» REQUIRED WORK: All of the data is to be set down again without alteration.
*** Opening RECORDS TO PROCESS ***
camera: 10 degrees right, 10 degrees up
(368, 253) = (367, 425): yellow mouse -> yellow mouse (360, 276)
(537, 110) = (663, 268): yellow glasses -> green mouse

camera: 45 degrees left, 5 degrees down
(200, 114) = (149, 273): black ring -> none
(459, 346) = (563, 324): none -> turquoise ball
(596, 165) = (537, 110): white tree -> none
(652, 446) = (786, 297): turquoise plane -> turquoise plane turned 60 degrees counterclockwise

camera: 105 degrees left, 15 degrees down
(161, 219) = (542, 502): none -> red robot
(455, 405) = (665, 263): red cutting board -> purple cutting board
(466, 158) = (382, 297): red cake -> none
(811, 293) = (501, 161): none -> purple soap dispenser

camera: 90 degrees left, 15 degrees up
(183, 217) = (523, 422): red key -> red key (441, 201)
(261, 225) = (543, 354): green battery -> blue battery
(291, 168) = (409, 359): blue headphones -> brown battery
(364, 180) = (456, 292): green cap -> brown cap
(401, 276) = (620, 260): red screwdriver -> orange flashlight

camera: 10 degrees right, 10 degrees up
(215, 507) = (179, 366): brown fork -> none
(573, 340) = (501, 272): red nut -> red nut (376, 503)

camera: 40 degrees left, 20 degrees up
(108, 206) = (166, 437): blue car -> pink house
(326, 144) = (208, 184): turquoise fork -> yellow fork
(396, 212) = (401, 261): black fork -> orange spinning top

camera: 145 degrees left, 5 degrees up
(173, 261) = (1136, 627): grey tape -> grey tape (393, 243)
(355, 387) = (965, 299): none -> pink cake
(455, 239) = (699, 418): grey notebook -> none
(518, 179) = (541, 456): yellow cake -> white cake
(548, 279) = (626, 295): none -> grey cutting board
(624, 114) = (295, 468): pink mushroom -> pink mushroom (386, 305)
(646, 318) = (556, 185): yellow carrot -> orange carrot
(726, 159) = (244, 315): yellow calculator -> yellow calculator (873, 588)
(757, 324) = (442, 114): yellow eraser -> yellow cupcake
*** Closing RECORDS TO PROCESS ***
» ANSWER BOX:
camera: 10 degrees right, 10 degrees up
(368, 253) = (367, 425): yellow mouse -> yellow mouse (360, 276)
(537, 110) = (663, 268): yellow glasses -> green mouse

camera: 45 degrees left, 5 degrees down
(200, 114) = (149, 273): black ring -> none
(459, 346) = (563, 324): none -> turquoise ball
(596, 165) = (537, 110): white tree -> none
(652, 446) = (786, 297): turquoise plane -> turquoise plane turned 60 degrees counterclockwise

camera: 105 degrees left, 15 degrees down
(161, 219) = (542, 502): none -> red robot
(455, 405) = (665, 263): red cutting board -> purple cutting board
(466, 158) = (382, 297): red cake -> none
(811, 293) = (501, 161): none -> purple soap dispenser

camera: 90 degrees left, 15 degrees up
(183, 217) = (523, 422): red key -> red key (441, 201)
(261, 225) = (543, 354): green battery -> blue battery
(291, 168) = (409, 359): blue headphones -> brown battery
(364, 180) = (456, 292): green cap -> brown cap
(401, 276) = (620, 260): red screwdriver -> orange flashlight

camera: 10 degrees right, 10 degrees up
(215, 507) = (179, 366): brown fork -> none
(573, 340) = (501, 272): red nut -> red nut (376, 503)

camera: 40 degrees left, 20 degrees up
(108, 206) = (166, 437): blue car -> pink house
(326, 144) = (208, 184): turquoise fork -> yellow fork
(396, 212) = (401, 261): black fork -> orange spinning top

camera: 145 degrees left, 5 degrees up
(173, 261) = (1136, 627): grey tape -> grey tape (393, 243)
(355, 387) = (965, 299): none -> pink cake
(455, 239) = (699, 418): grey notebook -> none
(518, 179) = (541, 456): yellow cake -> white cake
(548, 279) = (626, 295): none -> grey cutting board
(624, 114) = (295, 468): pink mushroom -> pink mushroom (386, 305)
(646, 318) = (556, 185): yellow carrot -> orange carrot
(726, 159) = (244, 315): yellow calculator -> yellow calculator (873, 588)
(757, 324) = (442, 114): yellow eraser -> yellow cupcake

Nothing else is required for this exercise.